*Exercise objective*. Scan the entries below. Report each line where the string "STEPPER" occurs.

*Extracted material*.

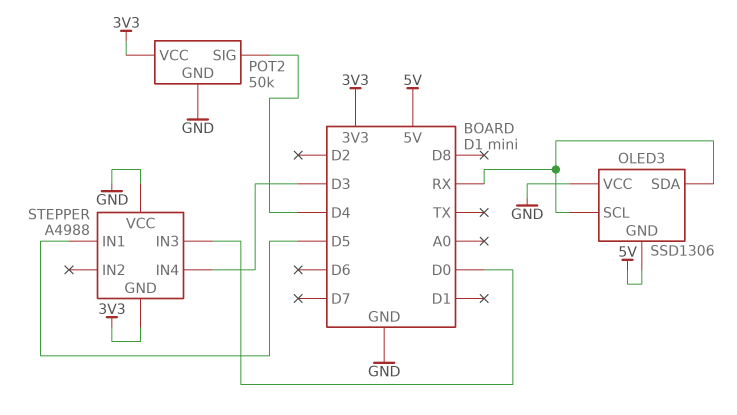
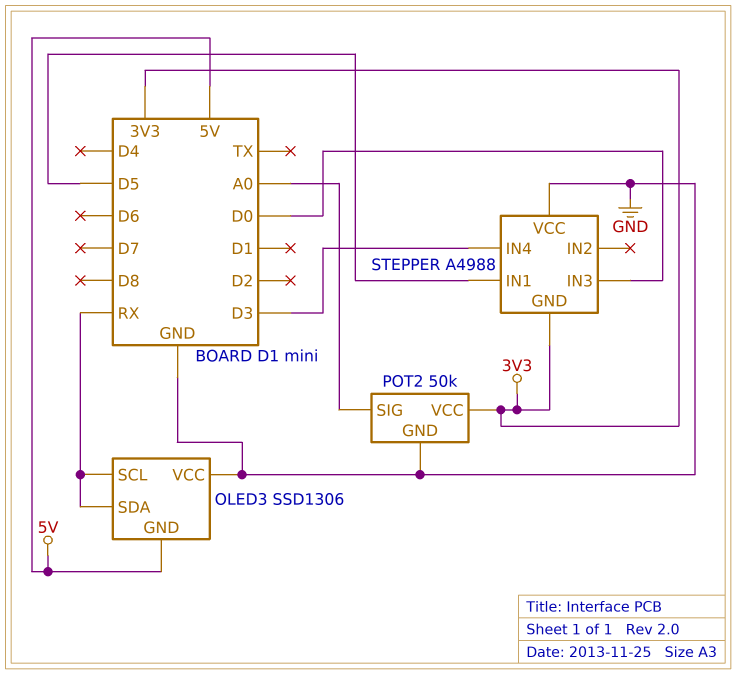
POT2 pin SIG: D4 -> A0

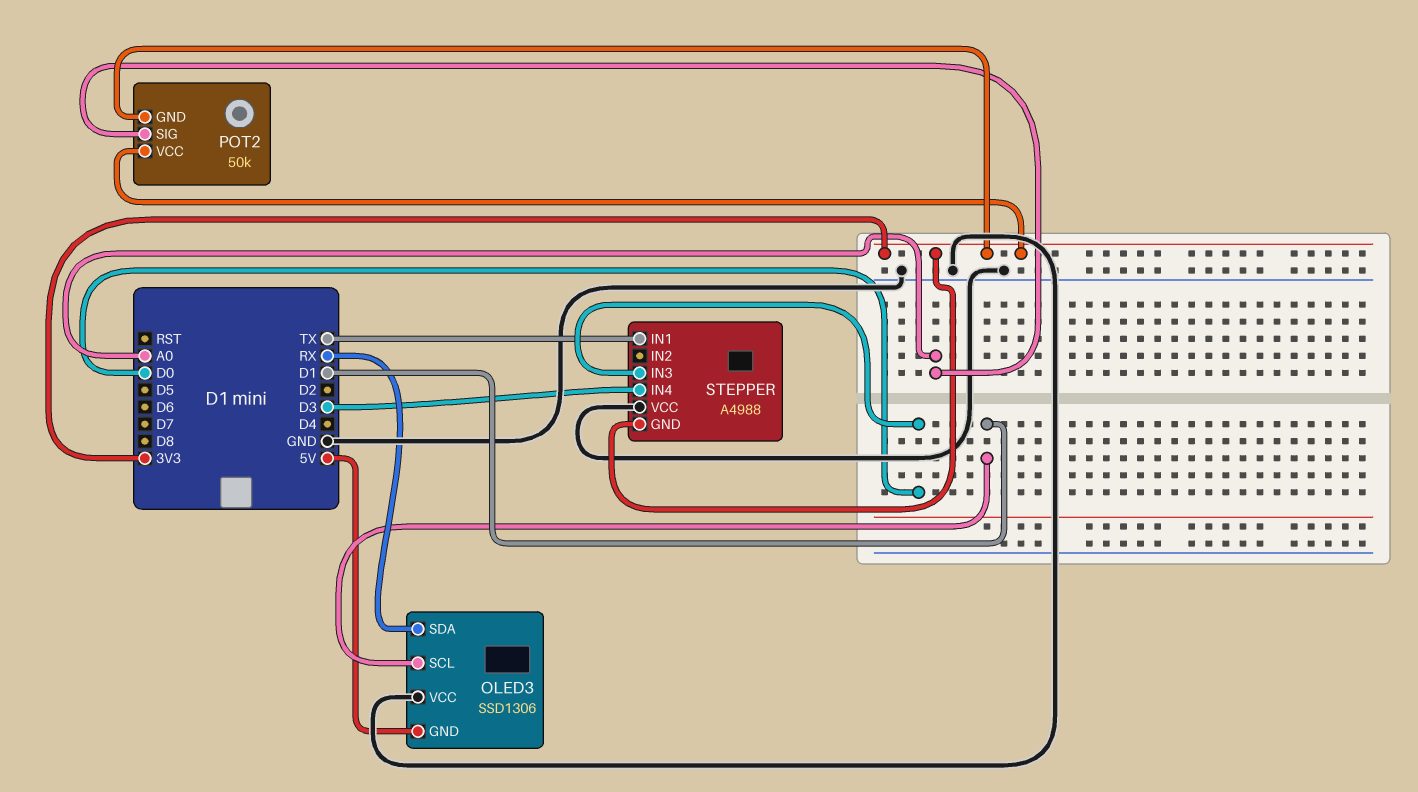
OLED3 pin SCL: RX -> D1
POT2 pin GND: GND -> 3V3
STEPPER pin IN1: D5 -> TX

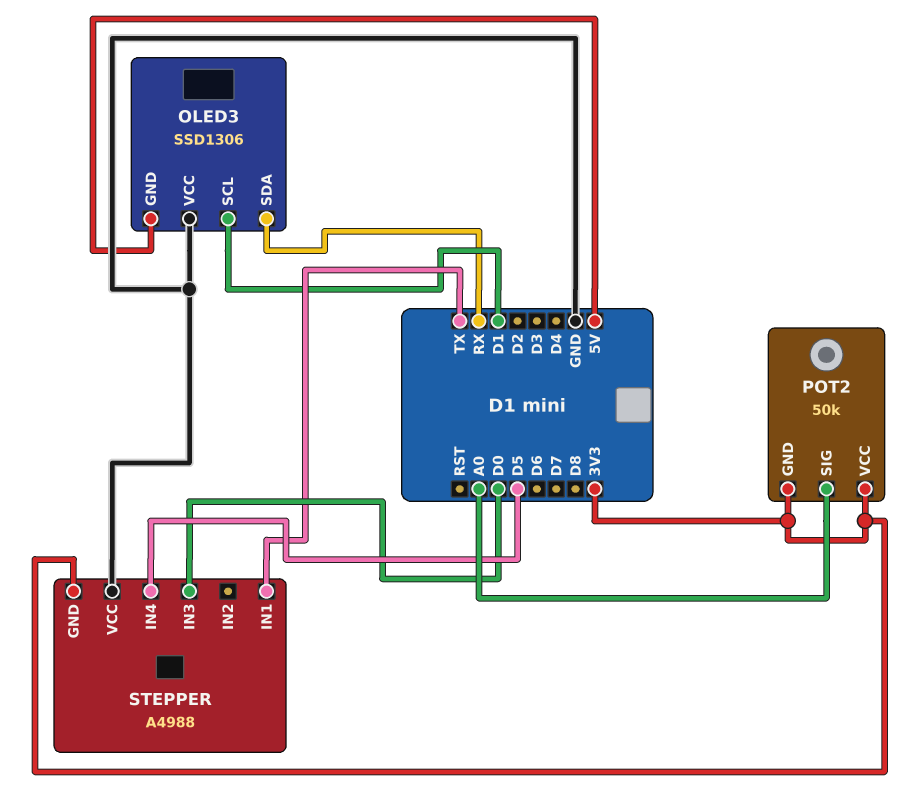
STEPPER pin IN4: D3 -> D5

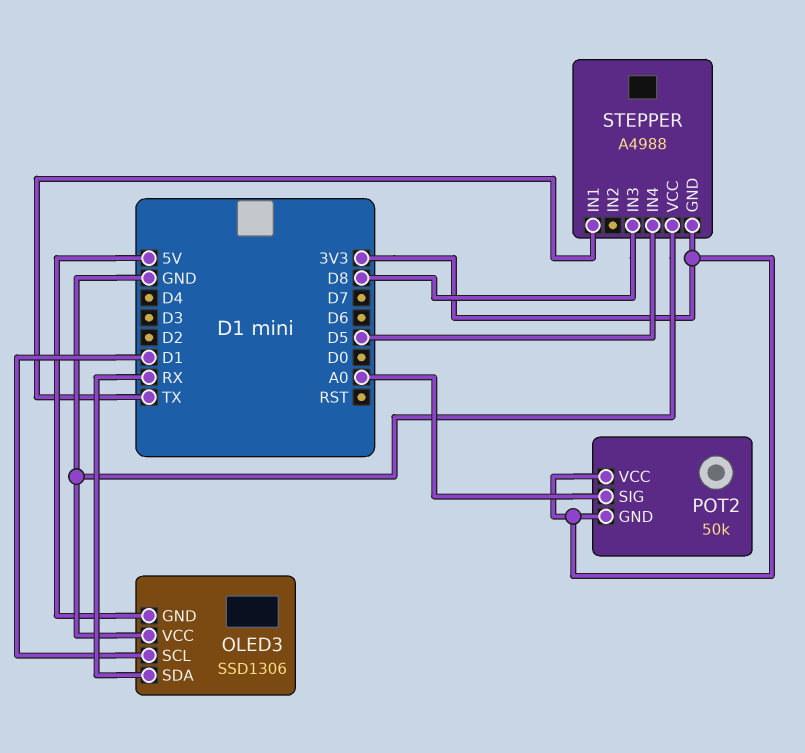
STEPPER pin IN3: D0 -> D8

*Result*.
STEPPER pin IN1: D5 -> TX
STEPPER pin IN4: D3 -> D5
STEPPER pin IN3: D0 -> D8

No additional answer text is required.